What the task requires — Repeat exactly, and only, the lines below starting at the line that contains "yellow cupcake: 1 -> 2" and ending at the line that contains "pink camera: 2 -> 0", inclusive of both.

Data for this task —
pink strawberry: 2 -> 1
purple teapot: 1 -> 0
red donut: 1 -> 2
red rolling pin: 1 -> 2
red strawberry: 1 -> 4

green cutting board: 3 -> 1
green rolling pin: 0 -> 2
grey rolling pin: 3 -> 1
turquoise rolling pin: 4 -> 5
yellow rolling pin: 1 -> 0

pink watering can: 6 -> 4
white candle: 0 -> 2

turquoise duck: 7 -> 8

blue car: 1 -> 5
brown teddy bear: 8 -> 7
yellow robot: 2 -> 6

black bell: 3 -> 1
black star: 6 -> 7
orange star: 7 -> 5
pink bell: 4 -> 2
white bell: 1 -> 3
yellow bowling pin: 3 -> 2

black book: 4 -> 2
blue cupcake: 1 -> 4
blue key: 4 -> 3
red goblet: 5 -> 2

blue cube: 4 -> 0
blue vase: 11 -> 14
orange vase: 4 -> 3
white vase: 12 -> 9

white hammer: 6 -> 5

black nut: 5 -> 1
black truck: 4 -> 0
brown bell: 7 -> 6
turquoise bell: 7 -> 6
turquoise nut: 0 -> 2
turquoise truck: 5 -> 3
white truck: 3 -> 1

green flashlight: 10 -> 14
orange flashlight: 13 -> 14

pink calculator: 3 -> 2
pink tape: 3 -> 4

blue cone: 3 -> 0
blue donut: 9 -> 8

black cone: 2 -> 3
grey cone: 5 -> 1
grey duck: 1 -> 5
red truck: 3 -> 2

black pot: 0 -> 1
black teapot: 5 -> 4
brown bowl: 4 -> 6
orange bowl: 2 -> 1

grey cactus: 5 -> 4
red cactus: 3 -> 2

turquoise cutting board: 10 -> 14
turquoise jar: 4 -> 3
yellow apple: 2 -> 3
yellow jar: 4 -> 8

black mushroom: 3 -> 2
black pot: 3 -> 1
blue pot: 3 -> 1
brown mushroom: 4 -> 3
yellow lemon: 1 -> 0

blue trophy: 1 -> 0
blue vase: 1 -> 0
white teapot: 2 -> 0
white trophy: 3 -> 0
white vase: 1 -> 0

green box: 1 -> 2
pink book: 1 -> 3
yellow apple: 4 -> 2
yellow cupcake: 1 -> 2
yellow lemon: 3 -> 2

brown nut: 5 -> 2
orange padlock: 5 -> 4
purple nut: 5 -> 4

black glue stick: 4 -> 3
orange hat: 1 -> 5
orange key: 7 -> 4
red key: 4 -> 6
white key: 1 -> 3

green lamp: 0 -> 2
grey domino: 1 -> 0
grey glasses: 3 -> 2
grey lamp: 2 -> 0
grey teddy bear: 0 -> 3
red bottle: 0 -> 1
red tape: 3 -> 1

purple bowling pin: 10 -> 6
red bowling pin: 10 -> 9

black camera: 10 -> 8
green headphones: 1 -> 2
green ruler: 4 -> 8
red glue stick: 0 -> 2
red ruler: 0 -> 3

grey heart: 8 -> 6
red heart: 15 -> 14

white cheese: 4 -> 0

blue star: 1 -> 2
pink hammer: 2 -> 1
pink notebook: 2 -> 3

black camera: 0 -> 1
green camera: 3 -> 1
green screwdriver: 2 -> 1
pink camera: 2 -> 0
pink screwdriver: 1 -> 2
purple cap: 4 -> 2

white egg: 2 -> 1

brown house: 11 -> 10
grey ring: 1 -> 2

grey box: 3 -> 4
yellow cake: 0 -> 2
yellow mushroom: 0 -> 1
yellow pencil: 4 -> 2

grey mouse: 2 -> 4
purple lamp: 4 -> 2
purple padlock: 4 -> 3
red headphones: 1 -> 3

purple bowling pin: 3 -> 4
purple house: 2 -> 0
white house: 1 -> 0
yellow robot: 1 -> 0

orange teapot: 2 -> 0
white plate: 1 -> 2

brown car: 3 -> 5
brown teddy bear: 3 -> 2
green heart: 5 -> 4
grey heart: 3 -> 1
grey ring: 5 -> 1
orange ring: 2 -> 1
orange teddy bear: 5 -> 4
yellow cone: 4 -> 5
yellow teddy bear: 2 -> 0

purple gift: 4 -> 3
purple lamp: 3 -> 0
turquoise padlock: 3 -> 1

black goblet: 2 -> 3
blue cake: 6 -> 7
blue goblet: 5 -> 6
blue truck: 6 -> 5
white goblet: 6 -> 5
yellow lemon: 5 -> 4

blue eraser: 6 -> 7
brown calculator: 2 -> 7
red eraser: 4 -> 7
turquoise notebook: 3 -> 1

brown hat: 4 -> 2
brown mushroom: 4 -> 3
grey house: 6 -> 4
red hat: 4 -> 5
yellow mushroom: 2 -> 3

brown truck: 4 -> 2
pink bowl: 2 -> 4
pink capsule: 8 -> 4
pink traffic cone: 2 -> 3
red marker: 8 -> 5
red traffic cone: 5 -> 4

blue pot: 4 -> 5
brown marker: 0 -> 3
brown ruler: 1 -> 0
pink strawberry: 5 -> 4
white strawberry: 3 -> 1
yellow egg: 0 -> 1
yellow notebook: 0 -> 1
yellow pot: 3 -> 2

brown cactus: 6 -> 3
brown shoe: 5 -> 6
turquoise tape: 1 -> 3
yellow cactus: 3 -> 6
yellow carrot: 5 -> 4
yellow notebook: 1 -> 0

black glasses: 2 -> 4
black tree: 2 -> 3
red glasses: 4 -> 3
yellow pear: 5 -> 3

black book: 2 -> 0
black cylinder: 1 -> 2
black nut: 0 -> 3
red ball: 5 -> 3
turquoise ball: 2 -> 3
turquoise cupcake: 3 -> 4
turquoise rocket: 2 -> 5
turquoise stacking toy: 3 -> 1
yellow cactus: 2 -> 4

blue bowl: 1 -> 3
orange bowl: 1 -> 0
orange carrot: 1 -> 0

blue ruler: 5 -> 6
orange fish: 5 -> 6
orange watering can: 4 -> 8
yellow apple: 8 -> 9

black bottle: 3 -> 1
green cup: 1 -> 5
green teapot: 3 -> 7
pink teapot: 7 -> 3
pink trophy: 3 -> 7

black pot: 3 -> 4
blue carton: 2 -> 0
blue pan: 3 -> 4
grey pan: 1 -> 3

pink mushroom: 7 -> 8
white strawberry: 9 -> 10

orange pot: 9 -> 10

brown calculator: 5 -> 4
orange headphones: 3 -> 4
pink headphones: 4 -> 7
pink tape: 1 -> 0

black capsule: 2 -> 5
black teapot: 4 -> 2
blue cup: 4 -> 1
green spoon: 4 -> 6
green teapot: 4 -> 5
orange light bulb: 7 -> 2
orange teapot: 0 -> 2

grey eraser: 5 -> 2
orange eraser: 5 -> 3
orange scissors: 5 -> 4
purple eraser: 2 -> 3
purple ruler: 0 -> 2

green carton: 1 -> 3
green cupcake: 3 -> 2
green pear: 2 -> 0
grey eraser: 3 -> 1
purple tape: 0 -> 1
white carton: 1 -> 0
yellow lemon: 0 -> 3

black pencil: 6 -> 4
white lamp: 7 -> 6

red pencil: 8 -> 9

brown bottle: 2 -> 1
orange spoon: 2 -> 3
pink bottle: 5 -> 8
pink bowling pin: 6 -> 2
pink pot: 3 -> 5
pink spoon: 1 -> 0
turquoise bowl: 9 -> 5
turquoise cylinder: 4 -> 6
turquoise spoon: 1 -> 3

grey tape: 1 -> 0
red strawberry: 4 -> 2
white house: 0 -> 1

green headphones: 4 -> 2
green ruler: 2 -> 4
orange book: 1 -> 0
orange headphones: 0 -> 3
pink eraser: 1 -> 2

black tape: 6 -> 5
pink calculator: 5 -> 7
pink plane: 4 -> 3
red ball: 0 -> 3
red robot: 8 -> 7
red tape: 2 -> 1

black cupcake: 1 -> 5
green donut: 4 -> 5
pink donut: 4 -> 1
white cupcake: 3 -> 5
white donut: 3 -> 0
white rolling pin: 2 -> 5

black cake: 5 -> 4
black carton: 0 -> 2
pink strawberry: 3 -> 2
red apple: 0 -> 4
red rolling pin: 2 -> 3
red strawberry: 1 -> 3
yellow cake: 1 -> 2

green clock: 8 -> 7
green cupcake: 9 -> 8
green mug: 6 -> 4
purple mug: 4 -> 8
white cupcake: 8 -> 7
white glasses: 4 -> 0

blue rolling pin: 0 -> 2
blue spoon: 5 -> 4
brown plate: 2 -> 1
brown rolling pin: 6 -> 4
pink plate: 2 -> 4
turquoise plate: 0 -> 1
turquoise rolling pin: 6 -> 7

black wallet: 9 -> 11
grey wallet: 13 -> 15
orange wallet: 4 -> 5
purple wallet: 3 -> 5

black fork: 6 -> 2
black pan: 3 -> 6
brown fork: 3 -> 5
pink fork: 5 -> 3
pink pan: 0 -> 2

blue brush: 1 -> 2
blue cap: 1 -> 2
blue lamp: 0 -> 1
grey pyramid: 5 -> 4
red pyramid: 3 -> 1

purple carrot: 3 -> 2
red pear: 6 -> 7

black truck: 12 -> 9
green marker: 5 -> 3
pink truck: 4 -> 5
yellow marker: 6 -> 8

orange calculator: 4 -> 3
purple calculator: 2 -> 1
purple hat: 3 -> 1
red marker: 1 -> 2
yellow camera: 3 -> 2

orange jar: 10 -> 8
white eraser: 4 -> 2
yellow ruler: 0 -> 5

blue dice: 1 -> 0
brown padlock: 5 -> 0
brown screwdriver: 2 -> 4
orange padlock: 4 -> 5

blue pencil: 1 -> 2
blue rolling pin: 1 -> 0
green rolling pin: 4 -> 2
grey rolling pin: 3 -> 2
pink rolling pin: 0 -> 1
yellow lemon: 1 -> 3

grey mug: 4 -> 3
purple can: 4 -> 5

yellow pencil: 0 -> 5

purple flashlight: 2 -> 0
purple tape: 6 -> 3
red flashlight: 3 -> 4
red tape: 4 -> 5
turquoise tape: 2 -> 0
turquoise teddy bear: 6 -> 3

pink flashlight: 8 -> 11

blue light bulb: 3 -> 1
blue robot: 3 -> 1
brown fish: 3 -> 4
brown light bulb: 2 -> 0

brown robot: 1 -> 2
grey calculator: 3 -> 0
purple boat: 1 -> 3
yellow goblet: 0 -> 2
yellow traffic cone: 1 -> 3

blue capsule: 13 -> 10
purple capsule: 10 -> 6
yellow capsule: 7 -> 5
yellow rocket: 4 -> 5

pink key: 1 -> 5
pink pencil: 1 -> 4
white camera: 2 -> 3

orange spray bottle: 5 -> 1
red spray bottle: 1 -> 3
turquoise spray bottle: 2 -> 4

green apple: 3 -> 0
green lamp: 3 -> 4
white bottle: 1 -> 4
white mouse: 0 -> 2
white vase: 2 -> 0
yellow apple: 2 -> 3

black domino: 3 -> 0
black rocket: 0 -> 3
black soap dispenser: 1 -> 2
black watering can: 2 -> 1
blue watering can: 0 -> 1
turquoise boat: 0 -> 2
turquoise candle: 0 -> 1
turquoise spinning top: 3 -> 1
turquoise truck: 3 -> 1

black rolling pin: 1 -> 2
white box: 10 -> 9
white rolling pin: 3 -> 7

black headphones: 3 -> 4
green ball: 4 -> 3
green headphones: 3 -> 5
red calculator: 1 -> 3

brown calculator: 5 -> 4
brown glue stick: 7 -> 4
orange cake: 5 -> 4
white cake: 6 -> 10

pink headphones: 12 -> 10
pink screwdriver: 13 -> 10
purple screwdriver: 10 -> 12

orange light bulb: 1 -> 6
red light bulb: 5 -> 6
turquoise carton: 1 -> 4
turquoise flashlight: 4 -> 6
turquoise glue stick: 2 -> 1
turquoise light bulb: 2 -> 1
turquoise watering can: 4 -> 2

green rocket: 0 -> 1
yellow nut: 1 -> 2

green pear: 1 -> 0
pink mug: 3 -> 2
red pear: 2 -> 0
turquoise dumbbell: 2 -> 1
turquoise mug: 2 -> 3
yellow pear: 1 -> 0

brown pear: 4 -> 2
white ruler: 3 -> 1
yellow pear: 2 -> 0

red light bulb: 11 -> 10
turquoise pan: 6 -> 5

Answer section —
yellow cupcake: 1 -> 2
yellow lemon: 3 -> 2

brown nut: 5 -> 2
orange padlock: 5 -> 4
purple nut: 5 -> 4

black glue stick: 4 -> 3
orange hat: 1 -> 5
orange key: 7 -> 4
red key: 4 -> 6
white key: 1 -> 3

green lamp: 0 -> 2
grey domino: 1 -> 0
grey glasses: 3 -> 2
grey lamp: 2 -> 0
grey teddy bear: 0 -> 3
red bottle: 0 -> 1
red tape: 3 -> 1

purple bowling pin: 10 -> 6
red bowling pin: 10 -> 9

black camera: 10 -> 8
green headphones: 1 -> 2
green ruler: 4 -> 8
red glue stick: 0 -> 2
red ruler: 0 -> 3

grey heart: 8 -> 6
red heart: 15 -> 14

white cheese: 4 -> 0

blue star: 1 -> 2
pink hammer: 2 -> 1
pink notebook: 2 -> 3

black camera: 0 -> 1
green camera: 3 -> 1
green screwdriver: 2 -> 1
pink camera: 2 -> 0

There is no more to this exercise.